* **REQUIREMENT**
Transcribe the listing below only from the line with "(369, 180) = (334, 200): red" up to and including the line with "(166, 231) = (239, 289): none".
= Beginning of Section =
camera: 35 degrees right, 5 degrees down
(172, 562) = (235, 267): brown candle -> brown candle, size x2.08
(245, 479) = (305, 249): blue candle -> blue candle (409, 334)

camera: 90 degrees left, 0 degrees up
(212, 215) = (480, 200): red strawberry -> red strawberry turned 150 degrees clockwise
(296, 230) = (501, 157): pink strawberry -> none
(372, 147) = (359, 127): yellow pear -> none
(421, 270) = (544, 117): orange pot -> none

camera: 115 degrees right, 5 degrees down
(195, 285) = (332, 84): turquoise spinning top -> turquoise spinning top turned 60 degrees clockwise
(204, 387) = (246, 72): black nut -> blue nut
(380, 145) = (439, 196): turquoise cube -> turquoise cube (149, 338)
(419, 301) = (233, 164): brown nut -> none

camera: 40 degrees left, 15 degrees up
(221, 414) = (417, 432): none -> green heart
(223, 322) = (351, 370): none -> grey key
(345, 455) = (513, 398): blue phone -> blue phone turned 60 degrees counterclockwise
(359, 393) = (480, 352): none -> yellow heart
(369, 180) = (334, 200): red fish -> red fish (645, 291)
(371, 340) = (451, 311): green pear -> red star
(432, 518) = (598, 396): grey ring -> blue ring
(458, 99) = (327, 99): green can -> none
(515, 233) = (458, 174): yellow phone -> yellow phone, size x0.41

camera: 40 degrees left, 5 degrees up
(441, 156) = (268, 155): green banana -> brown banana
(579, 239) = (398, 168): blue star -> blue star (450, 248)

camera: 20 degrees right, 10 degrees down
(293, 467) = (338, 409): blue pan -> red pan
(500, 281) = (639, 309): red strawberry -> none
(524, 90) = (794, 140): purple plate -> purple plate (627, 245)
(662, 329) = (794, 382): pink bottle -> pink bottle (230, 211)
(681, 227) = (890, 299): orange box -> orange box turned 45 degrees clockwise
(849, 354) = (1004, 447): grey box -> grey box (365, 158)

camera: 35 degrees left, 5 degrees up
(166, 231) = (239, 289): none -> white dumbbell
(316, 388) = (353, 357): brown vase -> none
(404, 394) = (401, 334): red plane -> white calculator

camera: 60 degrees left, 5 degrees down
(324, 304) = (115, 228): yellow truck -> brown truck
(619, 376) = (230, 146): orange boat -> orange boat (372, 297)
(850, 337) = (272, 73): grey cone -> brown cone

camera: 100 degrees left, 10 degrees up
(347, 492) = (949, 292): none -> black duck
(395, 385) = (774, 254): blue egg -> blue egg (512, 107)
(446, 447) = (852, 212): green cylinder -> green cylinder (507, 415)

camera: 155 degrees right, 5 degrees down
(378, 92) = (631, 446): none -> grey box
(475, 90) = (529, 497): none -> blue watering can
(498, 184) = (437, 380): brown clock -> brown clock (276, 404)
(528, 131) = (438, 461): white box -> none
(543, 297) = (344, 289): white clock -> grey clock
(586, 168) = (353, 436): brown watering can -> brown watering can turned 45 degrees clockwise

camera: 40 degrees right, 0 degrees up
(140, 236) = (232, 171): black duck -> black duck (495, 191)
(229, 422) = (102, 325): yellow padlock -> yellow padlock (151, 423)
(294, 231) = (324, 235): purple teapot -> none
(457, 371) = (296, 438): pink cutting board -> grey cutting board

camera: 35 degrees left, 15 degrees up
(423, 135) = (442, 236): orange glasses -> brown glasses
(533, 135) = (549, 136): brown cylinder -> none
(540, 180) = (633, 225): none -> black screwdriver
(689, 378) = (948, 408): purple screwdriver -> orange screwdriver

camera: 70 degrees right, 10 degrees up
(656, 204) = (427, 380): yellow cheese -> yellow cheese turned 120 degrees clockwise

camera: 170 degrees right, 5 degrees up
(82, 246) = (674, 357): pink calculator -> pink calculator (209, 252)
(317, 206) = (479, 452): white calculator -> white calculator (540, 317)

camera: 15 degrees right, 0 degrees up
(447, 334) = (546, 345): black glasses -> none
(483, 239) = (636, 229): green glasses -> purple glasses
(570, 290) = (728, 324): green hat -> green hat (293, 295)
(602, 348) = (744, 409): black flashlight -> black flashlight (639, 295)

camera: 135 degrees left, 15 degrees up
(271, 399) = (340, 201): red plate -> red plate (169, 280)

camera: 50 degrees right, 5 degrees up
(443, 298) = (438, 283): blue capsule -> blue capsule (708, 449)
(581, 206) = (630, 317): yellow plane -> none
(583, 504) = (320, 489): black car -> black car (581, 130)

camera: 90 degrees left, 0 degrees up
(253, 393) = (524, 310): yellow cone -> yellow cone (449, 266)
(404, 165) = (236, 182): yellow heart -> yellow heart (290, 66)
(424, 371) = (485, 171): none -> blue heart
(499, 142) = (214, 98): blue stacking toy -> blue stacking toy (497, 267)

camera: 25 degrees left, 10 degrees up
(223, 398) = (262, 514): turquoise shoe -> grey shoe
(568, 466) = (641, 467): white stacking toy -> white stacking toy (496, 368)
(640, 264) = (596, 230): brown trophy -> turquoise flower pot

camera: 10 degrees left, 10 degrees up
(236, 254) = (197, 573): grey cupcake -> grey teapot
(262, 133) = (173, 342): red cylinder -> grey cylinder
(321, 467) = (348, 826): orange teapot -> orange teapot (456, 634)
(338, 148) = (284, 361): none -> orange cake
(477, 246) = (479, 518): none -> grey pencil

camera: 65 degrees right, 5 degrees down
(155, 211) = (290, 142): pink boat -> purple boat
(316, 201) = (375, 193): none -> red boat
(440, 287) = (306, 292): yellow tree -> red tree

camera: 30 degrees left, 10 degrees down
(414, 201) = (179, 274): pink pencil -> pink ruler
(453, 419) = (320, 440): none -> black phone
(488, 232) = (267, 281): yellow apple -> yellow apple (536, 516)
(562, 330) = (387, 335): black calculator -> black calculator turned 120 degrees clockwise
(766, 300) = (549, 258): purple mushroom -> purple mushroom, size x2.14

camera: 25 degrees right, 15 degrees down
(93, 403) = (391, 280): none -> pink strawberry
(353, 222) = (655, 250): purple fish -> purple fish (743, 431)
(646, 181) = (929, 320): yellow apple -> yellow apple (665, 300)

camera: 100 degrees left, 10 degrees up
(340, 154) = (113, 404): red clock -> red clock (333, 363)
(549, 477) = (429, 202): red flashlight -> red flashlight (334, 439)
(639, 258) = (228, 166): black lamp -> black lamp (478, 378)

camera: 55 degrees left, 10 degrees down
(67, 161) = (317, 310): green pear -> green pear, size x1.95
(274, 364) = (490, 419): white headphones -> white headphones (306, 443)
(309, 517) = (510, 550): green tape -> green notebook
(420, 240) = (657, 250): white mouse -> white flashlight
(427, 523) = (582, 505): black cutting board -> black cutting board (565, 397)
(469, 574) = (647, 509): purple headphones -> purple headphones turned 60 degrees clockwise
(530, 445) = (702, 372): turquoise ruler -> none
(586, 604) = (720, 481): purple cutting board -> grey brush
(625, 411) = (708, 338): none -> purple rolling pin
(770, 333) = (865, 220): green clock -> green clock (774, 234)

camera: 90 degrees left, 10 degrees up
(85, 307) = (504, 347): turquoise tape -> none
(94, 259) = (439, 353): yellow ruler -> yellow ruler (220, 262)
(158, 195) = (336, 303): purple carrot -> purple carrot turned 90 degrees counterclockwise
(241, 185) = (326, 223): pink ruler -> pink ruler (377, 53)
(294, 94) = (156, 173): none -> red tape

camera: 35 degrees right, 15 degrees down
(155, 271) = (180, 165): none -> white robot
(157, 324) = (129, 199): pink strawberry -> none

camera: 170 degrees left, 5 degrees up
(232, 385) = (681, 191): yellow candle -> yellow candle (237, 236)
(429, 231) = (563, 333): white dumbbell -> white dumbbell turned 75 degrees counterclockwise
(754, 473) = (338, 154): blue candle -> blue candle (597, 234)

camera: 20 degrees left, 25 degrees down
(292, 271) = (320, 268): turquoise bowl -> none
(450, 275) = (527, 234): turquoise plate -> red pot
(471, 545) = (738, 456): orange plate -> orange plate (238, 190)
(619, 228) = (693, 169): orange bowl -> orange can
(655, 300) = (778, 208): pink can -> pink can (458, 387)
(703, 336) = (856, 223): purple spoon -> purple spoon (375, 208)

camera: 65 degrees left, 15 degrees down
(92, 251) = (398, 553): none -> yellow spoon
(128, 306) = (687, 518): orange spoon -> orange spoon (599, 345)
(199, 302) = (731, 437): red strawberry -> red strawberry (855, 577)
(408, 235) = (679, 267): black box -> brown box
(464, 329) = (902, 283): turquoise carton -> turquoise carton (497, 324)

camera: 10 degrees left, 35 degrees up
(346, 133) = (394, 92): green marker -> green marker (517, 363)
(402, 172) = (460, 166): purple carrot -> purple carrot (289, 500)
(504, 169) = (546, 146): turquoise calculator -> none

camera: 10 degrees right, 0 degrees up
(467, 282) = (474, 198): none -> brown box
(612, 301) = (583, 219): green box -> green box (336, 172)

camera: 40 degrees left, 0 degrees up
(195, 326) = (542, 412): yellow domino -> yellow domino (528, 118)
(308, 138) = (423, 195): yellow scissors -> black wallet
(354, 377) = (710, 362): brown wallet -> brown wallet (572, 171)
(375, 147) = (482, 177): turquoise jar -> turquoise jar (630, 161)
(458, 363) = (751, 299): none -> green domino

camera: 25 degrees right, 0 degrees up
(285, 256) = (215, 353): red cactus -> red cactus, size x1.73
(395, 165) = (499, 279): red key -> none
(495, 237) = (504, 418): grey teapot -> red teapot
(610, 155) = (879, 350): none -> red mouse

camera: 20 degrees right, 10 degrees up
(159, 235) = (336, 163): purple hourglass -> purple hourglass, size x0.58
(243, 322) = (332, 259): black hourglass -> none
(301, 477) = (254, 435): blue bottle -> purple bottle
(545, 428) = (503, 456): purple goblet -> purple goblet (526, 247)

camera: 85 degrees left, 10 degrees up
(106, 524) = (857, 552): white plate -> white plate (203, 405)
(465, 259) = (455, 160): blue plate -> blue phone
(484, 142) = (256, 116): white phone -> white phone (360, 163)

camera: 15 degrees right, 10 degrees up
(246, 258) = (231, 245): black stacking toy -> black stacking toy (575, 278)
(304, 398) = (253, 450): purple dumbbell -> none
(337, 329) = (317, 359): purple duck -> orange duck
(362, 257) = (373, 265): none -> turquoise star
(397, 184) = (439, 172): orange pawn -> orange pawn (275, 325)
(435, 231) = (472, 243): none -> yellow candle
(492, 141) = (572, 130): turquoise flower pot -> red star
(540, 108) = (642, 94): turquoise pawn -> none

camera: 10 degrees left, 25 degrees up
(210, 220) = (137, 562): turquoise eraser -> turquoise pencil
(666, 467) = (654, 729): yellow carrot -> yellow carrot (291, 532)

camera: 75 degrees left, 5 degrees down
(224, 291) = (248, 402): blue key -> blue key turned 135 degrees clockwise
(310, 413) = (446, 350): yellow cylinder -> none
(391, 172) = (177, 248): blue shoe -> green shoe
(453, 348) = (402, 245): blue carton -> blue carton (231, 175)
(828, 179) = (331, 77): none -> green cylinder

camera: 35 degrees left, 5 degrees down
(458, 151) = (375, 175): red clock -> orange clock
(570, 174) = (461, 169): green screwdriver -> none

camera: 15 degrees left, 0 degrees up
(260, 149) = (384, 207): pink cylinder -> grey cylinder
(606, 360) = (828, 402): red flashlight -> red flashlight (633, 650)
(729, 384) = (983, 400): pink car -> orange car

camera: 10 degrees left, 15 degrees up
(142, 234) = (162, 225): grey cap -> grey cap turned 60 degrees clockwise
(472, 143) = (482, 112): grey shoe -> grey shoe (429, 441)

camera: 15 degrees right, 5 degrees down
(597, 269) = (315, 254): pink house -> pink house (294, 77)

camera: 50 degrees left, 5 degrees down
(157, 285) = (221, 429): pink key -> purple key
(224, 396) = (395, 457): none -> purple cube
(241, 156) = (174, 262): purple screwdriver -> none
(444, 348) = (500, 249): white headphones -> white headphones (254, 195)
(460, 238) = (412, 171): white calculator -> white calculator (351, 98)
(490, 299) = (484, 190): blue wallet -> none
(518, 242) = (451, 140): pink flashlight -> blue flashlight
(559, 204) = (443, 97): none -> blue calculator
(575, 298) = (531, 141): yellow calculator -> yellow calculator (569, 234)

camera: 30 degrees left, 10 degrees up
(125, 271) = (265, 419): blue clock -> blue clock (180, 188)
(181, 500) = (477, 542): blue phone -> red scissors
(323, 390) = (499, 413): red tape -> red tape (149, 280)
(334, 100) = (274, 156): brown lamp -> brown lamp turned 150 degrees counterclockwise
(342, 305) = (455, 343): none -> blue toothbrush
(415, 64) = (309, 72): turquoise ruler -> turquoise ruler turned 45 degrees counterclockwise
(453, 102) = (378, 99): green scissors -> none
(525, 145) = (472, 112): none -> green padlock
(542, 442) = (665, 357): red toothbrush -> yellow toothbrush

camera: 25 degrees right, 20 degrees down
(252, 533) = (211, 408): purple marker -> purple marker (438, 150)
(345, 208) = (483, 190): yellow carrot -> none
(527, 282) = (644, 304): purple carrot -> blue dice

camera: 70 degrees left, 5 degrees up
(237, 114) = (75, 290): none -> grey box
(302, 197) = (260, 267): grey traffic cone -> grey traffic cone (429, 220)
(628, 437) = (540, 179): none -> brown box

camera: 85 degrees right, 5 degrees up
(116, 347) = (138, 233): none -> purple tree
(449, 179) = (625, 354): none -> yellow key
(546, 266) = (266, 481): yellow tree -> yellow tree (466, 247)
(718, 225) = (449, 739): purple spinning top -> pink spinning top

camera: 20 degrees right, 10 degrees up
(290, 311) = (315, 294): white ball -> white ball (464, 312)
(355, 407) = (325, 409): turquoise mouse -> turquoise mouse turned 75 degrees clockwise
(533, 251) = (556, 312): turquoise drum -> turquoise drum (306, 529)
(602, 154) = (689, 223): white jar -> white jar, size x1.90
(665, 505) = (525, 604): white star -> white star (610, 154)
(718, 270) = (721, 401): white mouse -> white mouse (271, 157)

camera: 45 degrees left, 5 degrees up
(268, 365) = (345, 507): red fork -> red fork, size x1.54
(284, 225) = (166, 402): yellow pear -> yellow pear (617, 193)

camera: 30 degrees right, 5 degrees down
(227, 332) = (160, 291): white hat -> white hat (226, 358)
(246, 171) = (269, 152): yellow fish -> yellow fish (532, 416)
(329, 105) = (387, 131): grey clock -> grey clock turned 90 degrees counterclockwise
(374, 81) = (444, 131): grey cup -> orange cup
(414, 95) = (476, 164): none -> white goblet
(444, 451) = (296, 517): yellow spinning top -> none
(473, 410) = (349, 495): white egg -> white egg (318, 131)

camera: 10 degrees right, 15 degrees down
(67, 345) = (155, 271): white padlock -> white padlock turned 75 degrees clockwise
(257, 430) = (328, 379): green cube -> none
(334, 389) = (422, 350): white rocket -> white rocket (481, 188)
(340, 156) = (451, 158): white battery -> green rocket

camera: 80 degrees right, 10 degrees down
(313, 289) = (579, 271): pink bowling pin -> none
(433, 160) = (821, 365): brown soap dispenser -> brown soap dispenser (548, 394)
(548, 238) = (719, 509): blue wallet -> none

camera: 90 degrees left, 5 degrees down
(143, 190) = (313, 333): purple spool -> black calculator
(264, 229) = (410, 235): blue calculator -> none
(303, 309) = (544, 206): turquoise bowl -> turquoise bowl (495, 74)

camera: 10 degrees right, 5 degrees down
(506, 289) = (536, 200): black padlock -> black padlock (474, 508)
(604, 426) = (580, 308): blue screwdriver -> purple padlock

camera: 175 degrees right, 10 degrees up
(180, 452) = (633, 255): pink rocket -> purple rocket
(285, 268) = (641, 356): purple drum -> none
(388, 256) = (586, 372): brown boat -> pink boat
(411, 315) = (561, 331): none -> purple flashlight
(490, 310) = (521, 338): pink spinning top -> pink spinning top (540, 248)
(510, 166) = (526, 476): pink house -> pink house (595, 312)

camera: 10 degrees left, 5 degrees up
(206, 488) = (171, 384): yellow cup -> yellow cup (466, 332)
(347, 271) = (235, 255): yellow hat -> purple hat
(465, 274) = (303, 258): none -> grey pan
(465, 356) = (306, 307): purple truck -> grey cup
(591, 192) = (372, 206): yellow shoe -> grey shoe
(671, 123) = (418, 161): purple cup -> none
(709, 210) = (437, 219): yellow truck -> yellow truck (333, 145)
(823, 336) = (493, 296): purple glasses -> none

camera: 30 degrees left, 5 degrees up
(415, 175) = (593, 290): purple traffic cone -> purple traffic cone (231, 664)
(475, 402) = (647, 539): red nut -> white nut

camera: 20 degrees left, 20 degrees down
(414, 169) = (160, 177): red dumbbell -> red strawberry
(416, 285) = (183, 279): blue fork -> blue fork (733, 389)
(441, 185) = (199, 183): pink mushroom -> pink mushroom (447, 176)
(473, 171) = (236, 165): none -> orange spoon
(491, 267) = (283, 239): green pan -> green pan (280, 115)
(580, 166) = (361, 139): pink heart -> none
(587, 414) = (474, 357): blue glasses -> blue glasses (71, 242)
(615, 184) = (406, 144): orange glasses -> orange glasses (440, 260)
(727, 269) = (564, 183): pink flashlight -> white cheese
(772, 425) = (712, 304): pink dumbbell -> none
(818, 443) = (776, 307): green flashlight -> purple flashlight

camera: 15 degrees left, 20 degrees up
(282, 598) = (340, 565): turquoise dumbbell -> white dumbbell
= End of Section =
* **RESULT OF THIS EXERCISE**
(369, 180) = (334, 200): red fish -> red fish (645, 291)
(371, 340) = (451, 311): green pear -> red star
(432, 518) = (598, 396): grey ring -> blue ring
(458, 99) = (327, 99): green can -> none
(515, 233) = (458, 174): yellow phone -> yellow phone, size x0.41

camera: 40 degrees left, 5 degrees up
(441, 156) = (268, 155): green banana -> brown banana
(579, 239) = (398, 168): blue star -> blue star (450, 248)

camera: 20 degrees right, 10 degrees down
(293, 467) = (338, 409): blue pan -> red pan
(500, 281) = (639, 309): red strawberry -> none
(524, 90) = (794, 140): purple plate -> purple plate (627, 245)
(662, 329) = (794, 382): pink bottle -> pink bottle (230, 211)
(681, 227) = (890, 299): orange box -> orange box turned 45 degrees clockwise
(849, 354) = (1004, 447): grey box -> grey box (365, 158)

camera: 35 degrees left, 5 degrees up
(166, 231) = (239, 289): none -> white dumbbell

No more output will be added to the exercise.